▶ WHAT YOU HAVE TO DO: Render every entry exactly as it appears.

--- RECORD SET ---

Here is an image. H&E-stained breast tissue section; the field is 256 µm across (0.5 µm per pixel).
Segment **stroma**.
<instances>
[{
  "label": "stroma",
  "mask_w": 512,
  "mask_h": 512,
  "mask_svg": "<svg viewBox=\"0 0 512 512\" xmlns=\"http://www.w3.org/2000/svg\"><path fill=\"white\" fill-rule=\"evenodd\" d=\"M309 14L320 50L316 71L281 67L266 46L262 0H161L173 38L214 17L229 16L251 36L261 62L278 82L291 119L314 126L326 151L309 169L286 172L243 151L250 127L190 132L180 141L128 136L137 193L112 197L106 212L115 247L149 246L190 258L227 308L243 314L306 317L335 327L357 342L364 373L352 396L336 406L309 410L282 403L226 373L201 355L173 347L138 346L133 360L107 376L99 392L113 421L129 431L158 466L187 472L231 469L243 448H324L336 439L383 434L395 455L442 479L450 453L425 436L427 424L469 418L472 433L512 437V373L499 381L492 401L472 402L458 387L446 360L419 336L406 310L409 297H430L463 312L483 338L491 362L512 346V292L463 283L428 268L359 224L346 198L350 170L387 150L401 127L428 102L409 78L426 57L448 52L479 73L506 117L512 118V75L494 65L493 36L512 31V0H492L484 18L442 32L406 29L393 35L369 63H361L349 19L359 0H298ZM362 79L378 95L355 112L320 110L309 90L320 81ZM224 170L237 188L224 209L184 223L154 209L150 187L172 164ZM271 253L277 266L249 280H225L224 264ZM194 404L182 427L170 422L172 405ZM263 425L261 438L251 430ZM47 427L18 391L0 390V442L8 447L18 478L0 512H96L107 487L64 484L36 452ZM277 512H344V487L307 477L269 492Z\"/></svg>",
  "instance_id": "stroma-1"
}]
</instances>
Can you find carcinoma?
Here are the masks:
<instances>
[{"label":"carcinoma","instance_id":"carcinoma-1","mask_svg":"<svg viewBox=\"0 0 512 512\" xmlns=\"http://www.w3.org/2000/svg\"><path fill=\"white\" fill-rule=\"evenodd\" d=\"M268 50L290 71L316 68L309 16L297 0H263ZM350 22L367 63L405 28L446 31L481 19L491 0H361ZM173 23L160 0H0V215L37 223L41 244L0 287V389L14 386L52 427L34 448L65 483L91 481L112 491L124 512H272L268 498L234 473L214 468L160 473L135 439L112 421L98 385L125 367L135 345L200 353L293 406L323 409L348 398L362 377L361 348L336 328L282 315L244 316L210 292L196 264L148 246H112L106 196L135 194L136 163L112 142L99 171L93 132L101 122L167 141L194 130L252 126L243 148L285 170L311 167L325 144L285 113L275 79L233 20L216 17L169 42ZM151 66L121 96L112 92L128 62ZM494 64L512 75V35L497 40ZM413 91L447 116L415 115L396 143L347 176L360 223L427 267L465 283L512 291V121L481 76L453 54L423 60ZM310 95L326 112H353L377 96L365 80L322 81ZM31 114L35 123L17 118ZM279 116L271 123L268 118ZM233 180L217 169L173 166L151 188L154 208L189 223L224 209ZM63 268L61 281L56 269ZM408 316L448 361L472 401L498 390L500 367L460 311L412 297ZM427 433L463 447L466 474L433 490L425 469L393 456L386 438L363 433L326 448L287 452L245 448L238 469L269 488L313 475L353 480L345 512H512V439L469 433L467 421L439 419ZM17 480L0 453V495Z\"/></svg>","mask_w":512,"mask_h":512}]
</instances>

---

▶ RIGHT ANSWER:
Here is an image. H&E-stained breast tissue section; the field is 256 µm across (0.5 µm per pixel).
Segment **stroma**.
<instances>
[{
  "label": "stroma",
  "mask_w": 512,
  "mask_h": 512,
  "mask_svg": "<svg viewBox=\"0 0 512 512\" xmlns=\"http://www.w3.org/2000/svg\"><path fill=\"white\" fill-rule=\"evenodd\" d=\"M309 14L320 50L316 71L281 67L266 46L262 0H161L173 38L214 17L229 16L251 36L261 62L278 82L291 119L314 126L326 151L309 169L286 172L243 151L250 127L190 132L180 141L128 136L137 193L112 197L106 212L115 247L149 246L190 258L227 308L243 314L306 317L335 327L357 342L364 373L352 396L336 406L309 410L282 403L226 373L201 355L173 347L138 346L133 360L107 376L99 392L113 421L129 431L158 466L187 472L231 469L243 448H324L336 439L383 434L395 455L442 479L450 453L425 436L427 424L469 418L472 433L512 437V373L499 381L492 401L472 402L458 387L446 360L419 336L406 310L409 297H430L463 312L483 338L491 362L512 346V292L463 283L428 268L359 224L346 198L350 170L387 150L401 127L428 102L409 78L426 57L448 52L479 73L506 117L512 118V75L494 65L493 36L512 31V0H492L484 18L442 32L406 29L393 35L369 63H361L349 19L359 0H298ZM362 79L378 95L355 112L320 110L309 90L320 81ZM224 170L237 188L224 209L184 223L154 209L150 187L172 164ZM271 253L277 266L249 280H225L224 264ZM194 404L182 427L170 422L172 405ZM263 425L261 438L251 430ZM47 427L18 391L0 390V442L8 447L18 478L0 512H96L107 487L64 484L36 452ZM277 512H344V487L307 477L269 492Z\"/></svg>",
  "instance_id": "stroma-1"
}]
</instances>
Can you find carcinoma?
Here are the masks:
<instances>
[{"label":"carcinoma","instance_id":"carcinoma-1","mask_svg":"<svg viewBox=\"0 0 512 512\" xmlns=\"http://www.w3.org/2000/svg\"><path fill=\"white\" fill-rule=\"evenodd\" d=\"M268 50L290 71L316 68L309 16L297 0H263ZM350 22L367 63L405 28L446 31L481 19L491 0H361ZM173 23L160 0H0V215L37 223L41 244L0 287V389L14 386L52 427L34 448L65 483L91 481L112 491L124 512H272L268 498L234 473L214 468L160 473L135 439L112 421L98 385L125 367L135 345L200 353L293 406L323 409L348 398L362 377L361 348L336 328L282 315L244 316L210 292L196 264L148 246H112L106 196L135 194L136 163L112 142L99 171L93 132L101 122L167 141L194 130L252 126L243 148L285 170L311 167L325 144L285 113L275 79L233 20L216 17L169 42ZM151 66L121 96L112 92L128 62ZM494 64L512 75V35L497 40ZM413 91L447 116L415 115L396 143L347 176L360 223L427 267L465 283L512 291V121L481 76L453 54L423 60ZM310 95L326 112H353L377 96L365 80L322 81ZM31 114L35 123L17 118ZM279 116L271 123L268 118ZM233 180L217 169L173 166L151 188L154 208L189 223L224 209ZM63 268L61 281L56 269ZM408 316L448 361L472 401L498 390L500 367L460 311L412 297ZM427 433L463 447L466 474L433 490L425 469L393 456L386 438L363 433L326 448L287 452L245 448L238 469L269 488L313 475L353 480L345 512H512V439L469 433L467 421L439 419ZM17 480L0 453V495Z\"/></svg>","mask_w":512,"mask_h":512}]
</instances>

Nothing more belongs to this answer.